[Dataset records]
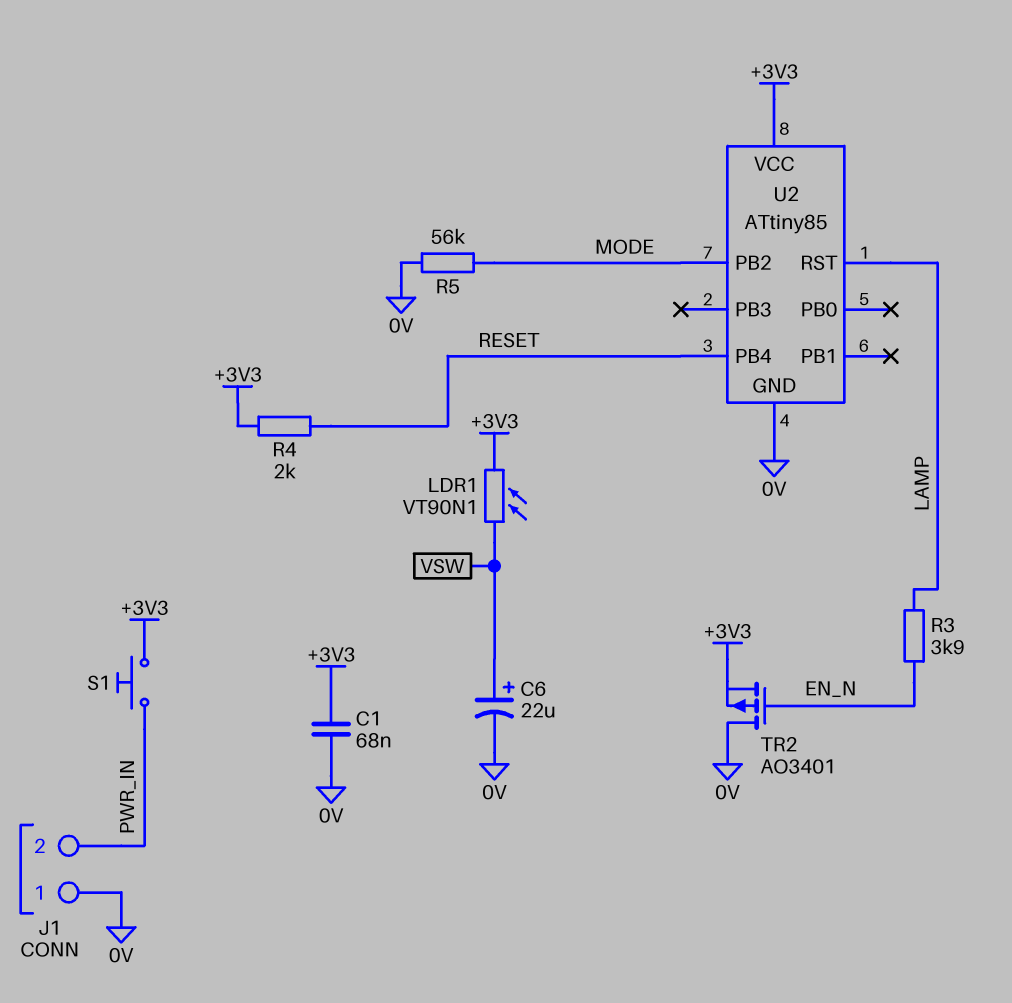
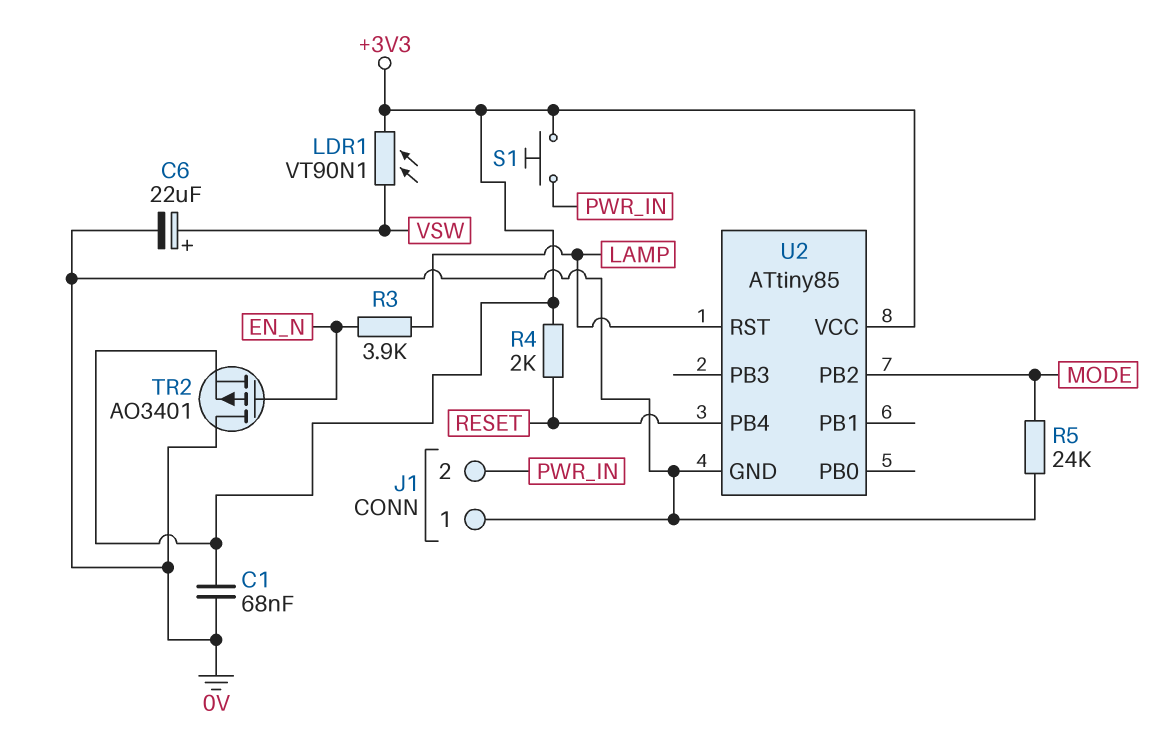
R5: 56k (0V, MODE) -> 24k (0V, MODE)

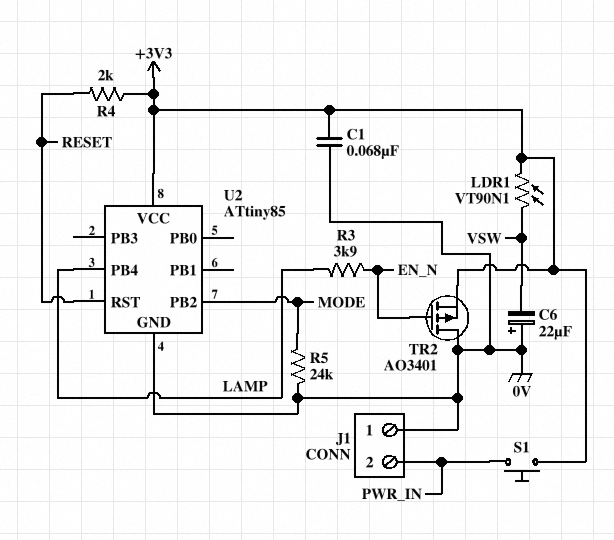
C6: 22uF (plus VSW, minus 0V) -> 22uF (plus 0V, minus VSW)
U2 pin PB4: RESET -> LAMP
U2 pin RST: LAMP -> RESET

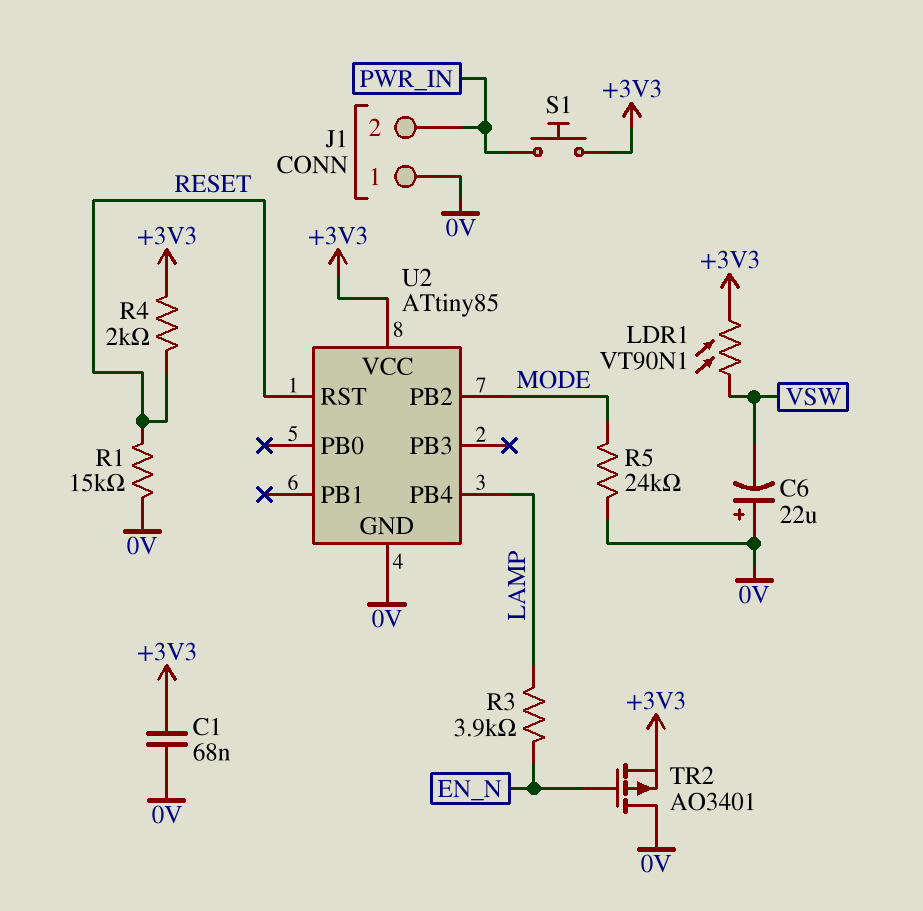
R1: none -> 15k (0V, RESET)

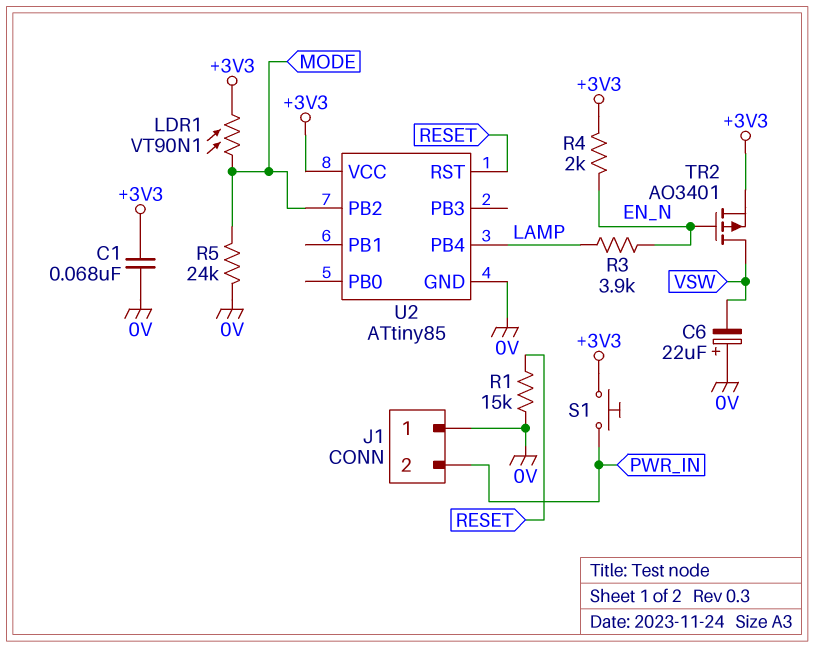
LDR1: VT90N1 (+3V3, VSW) -> VT90N1 (+3V3, MODE)
R4: 2k (+3V3, RESET) -> 2k (+3V3, EN_N)
TR2: PMOS AO3401 (G EN_N, D 0V, S +3V3) -> PMOS AO3401 (G EN_N, D VSW, S +3V3)

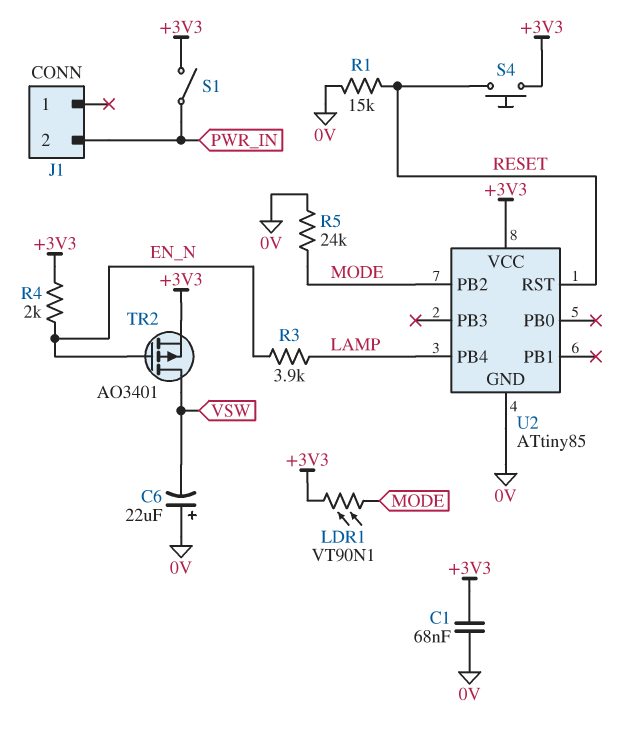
J1 pin 1: 0V -> none
S1: button (+3V3, PWR_IN) -> switch (+3V3, PWR_IN)
S4: none -> button (+3V3, RESET)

▸ **What you are asked to do**: Write out again, exactly as they appear above, the lines from the one containing "J1 pin 1: 0V -> none" to the final line, and only those.

▸ **Response for this exercise**:
J1 pin 1: 0V -> none
S1: button (+3V3, PWR_IN) -> switch (+3V3, PWR_IN)
S4: none -> button (+3V3, RESET)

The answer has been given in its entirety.